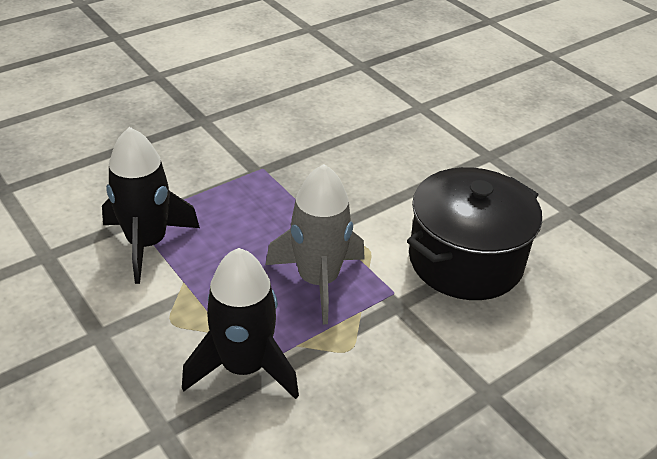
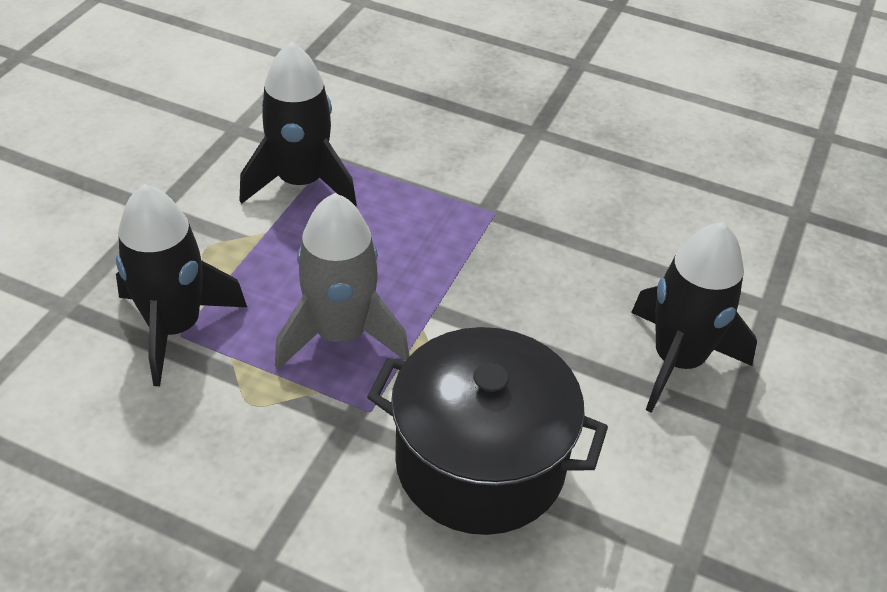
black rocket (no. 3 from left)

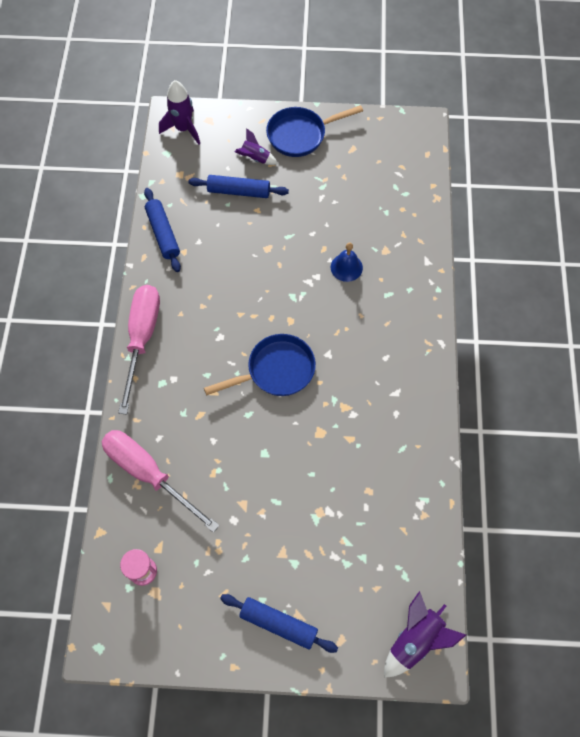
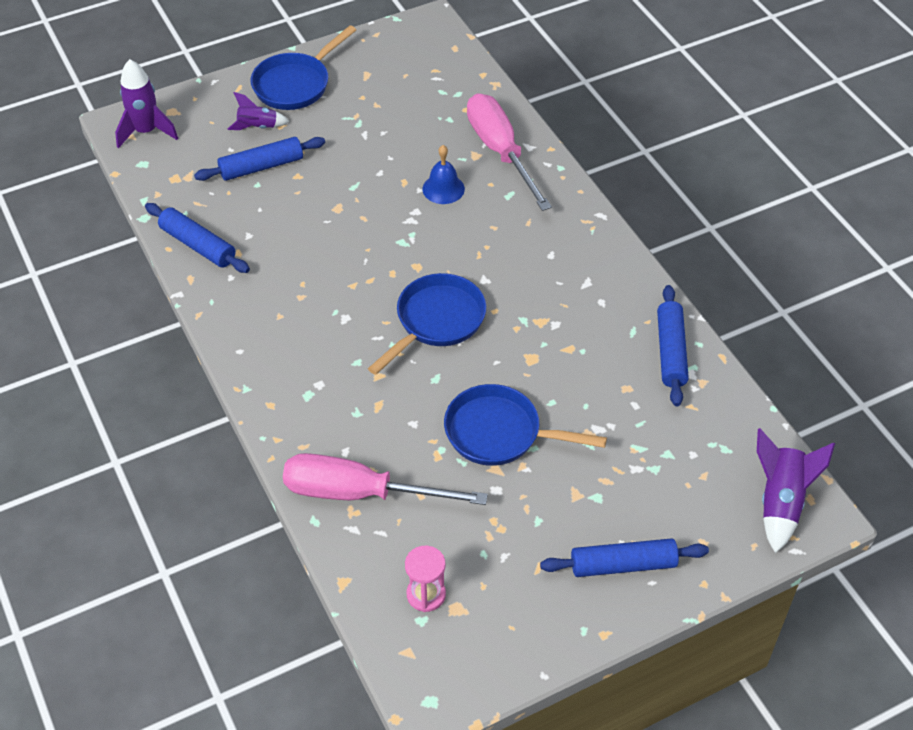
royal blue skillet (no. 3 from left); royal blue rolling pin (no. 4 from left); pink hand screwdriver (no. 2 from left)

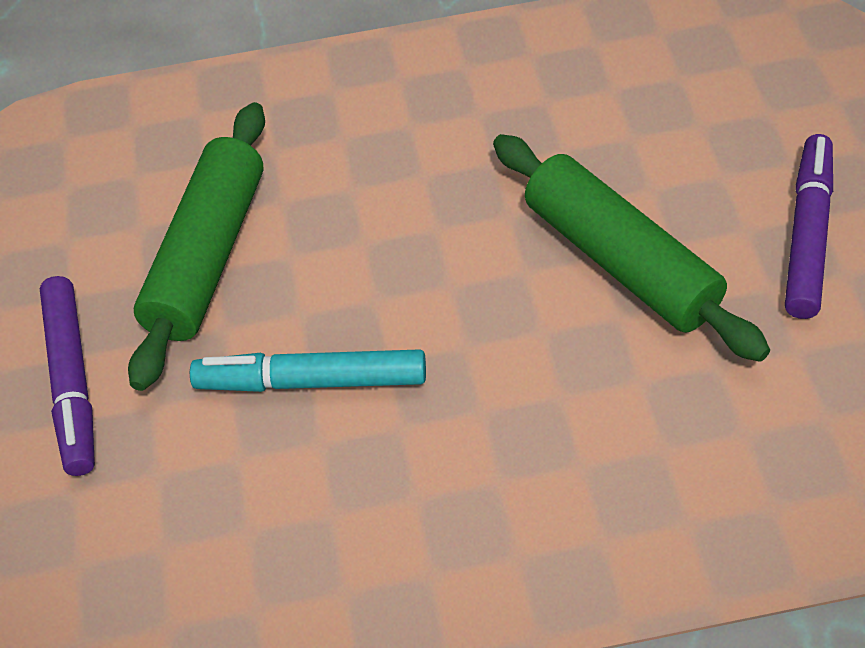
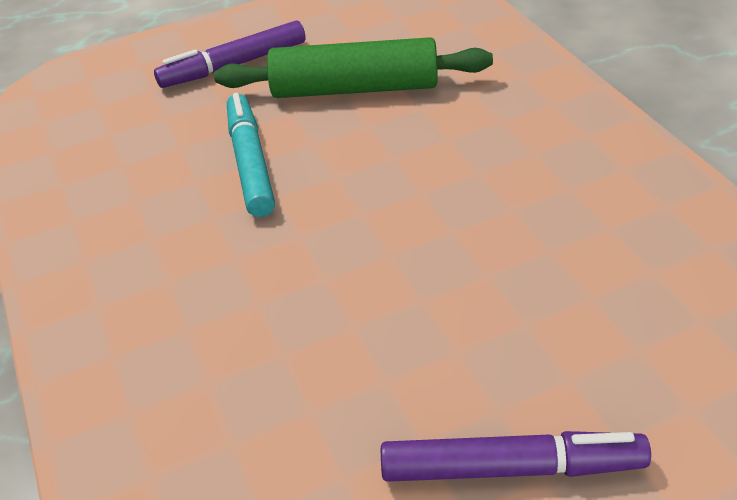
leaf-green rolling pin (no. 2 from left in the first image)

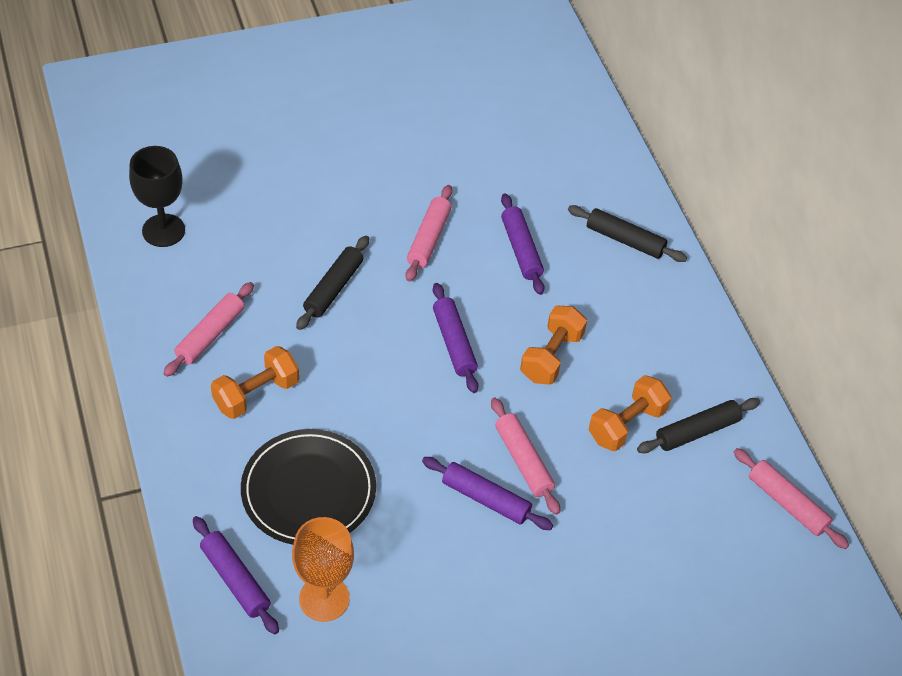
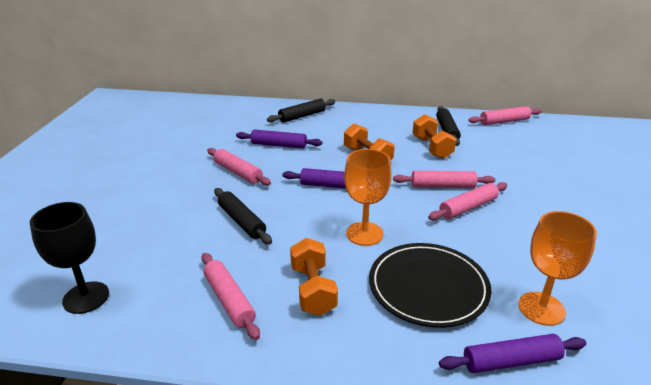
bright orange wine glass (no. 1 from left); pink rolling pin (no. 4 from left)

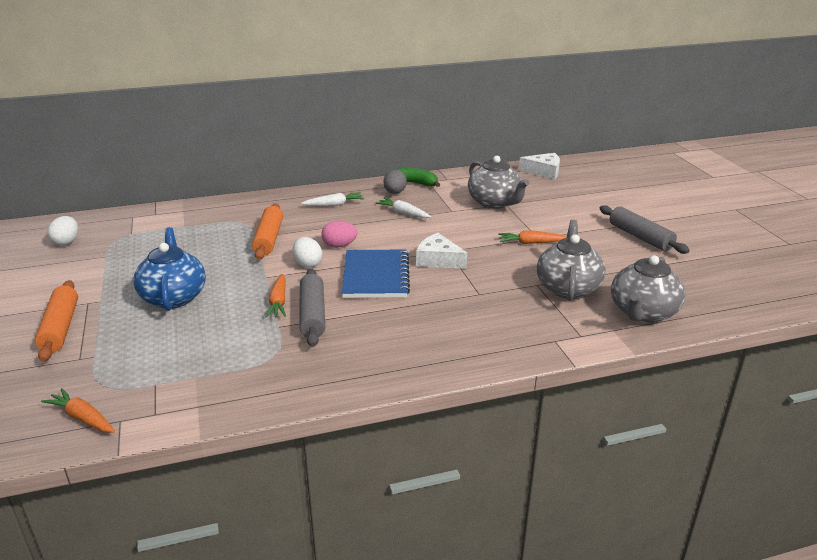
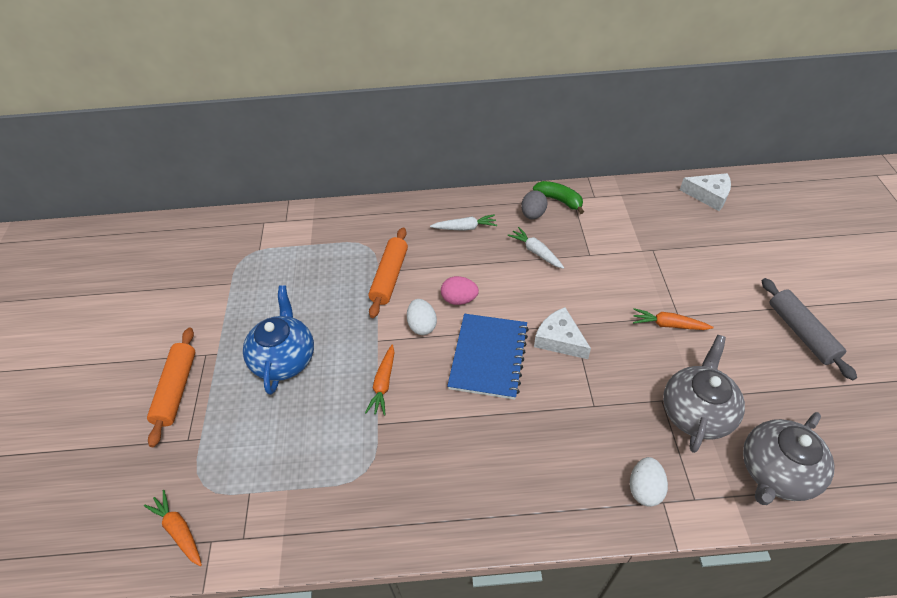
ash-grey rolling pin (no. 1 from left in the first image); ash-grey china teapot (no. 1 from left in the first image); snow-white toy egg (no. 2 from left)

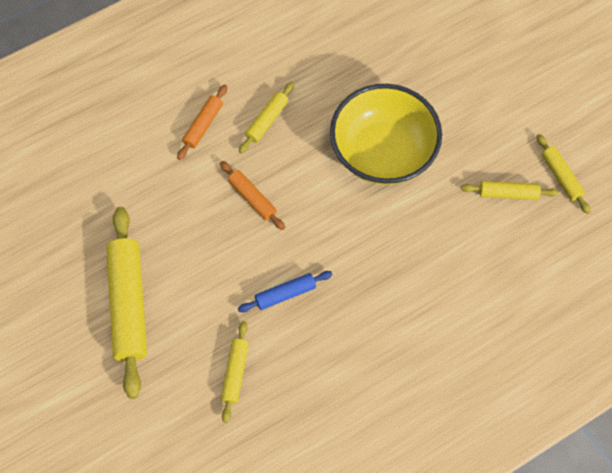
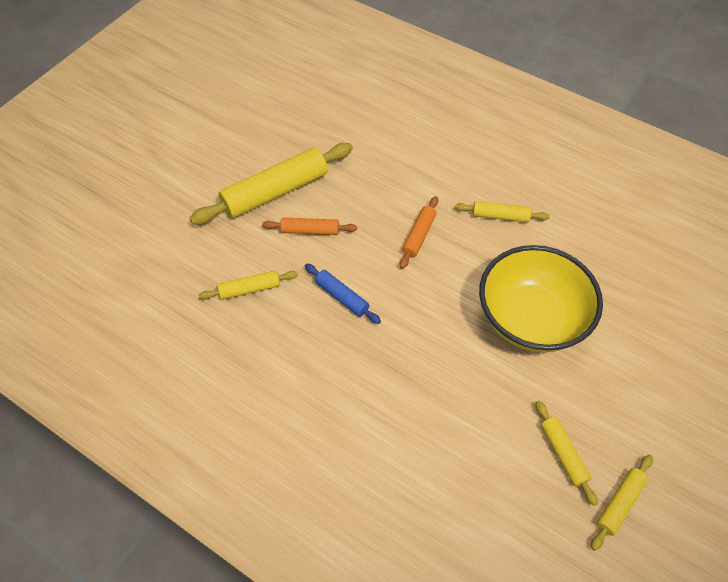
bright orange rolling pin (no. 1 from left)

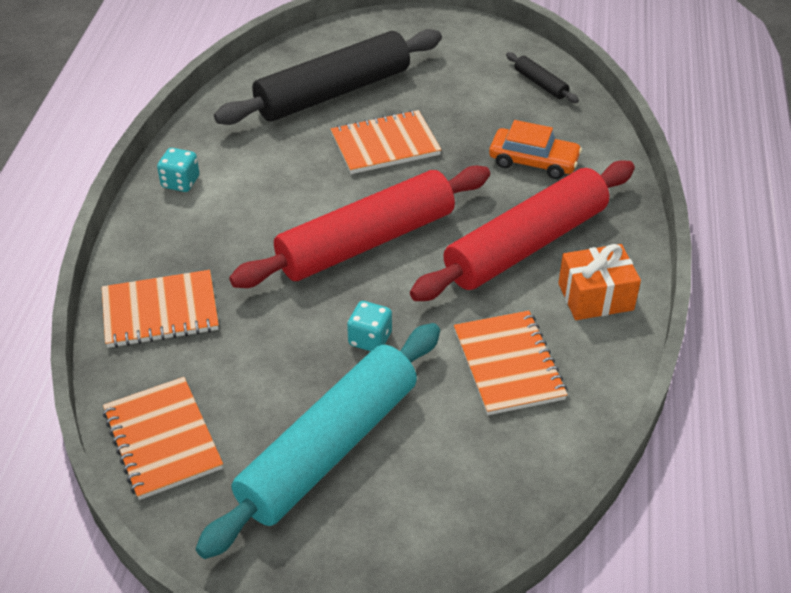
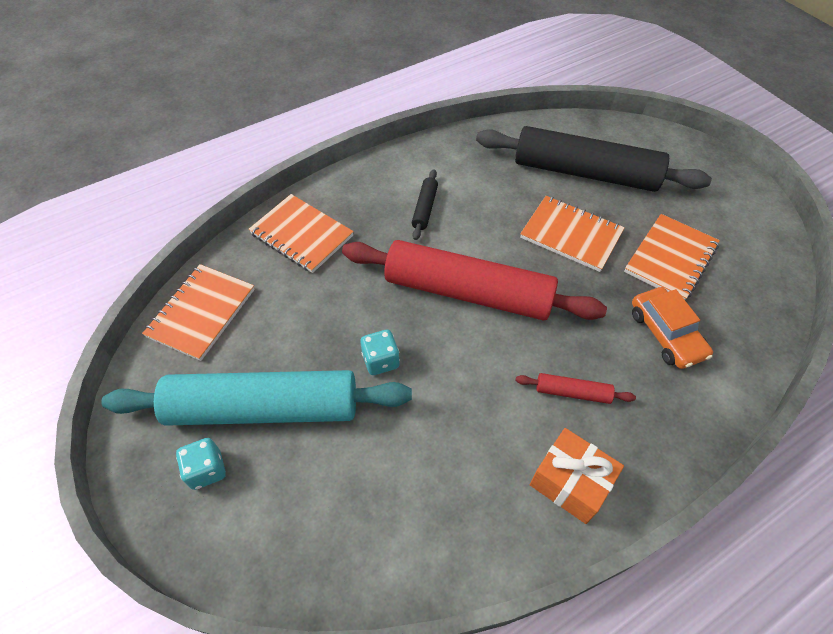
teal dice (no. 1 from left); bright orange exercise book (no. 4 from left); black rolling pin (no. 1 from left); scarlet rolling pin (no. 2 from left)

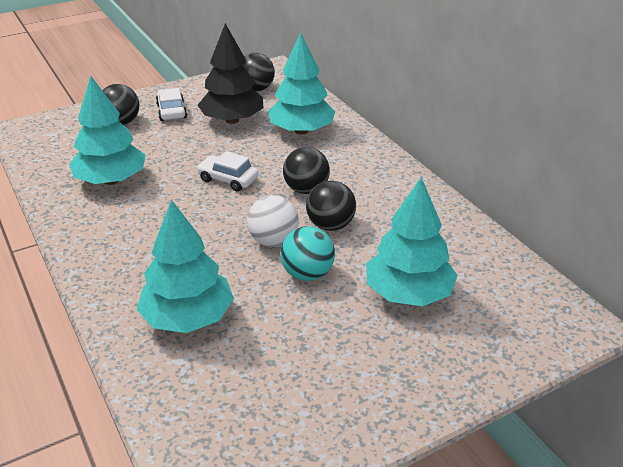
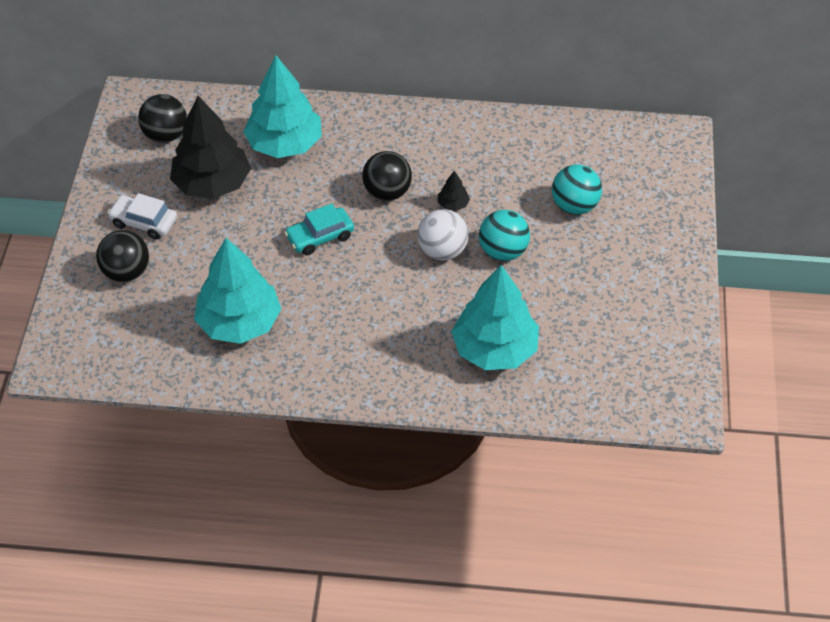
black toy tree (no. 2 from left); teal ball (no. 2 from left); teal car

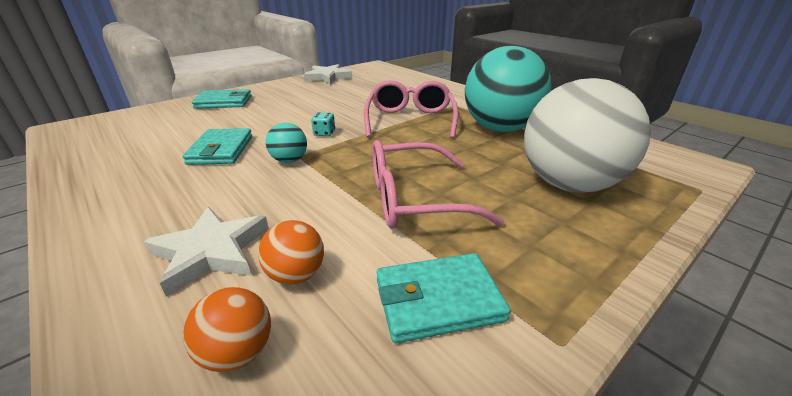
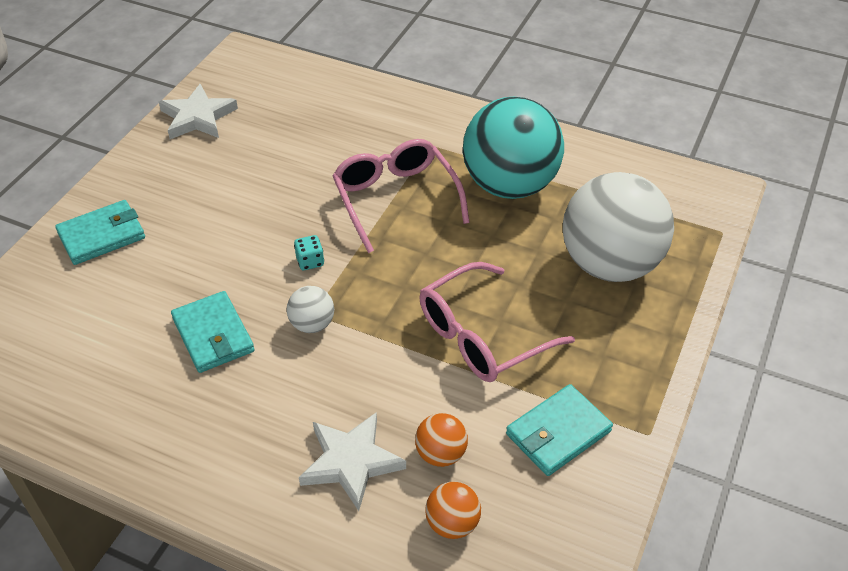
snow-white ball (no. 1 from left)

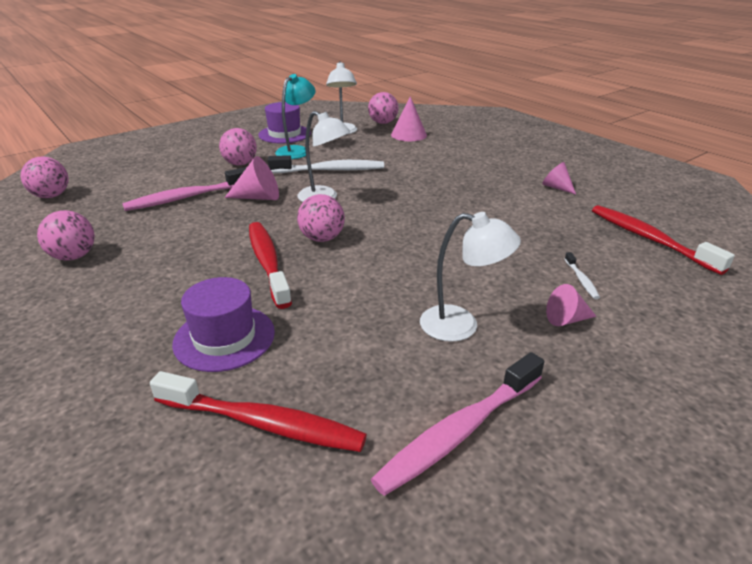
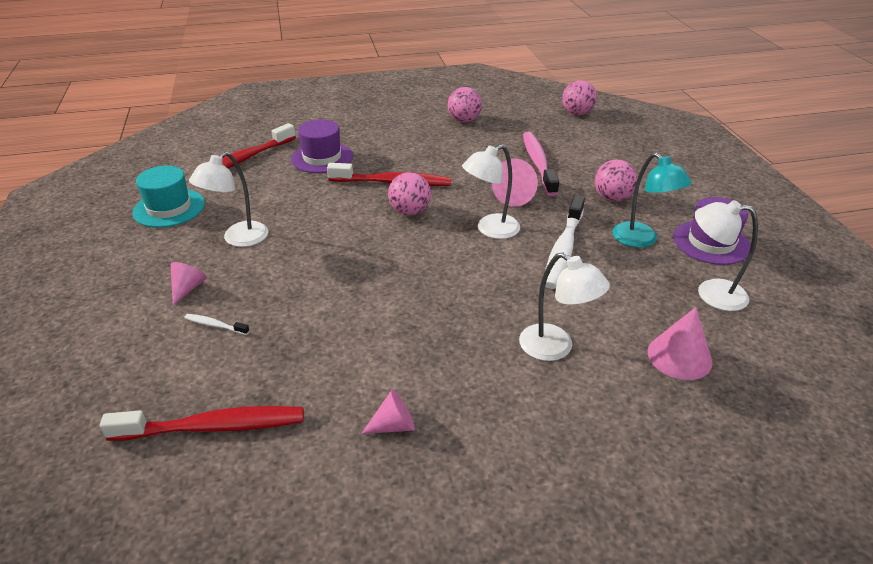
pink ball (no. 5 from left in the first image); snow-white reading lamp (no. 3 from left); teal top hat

= = = =

Within the records, filter for lines that contain the word "bright" and show each one.

bright orange wine glass (no. 1 from left); pink rolling pin (no. 4 from left)
bright orange rolling pin (no. 1 from left)
teal dice (no. 1 from left); bright orange exercise book (no. 4 from left); black rolling pin (no. 1 from left); scarlet rolling pin (no. 2 from left)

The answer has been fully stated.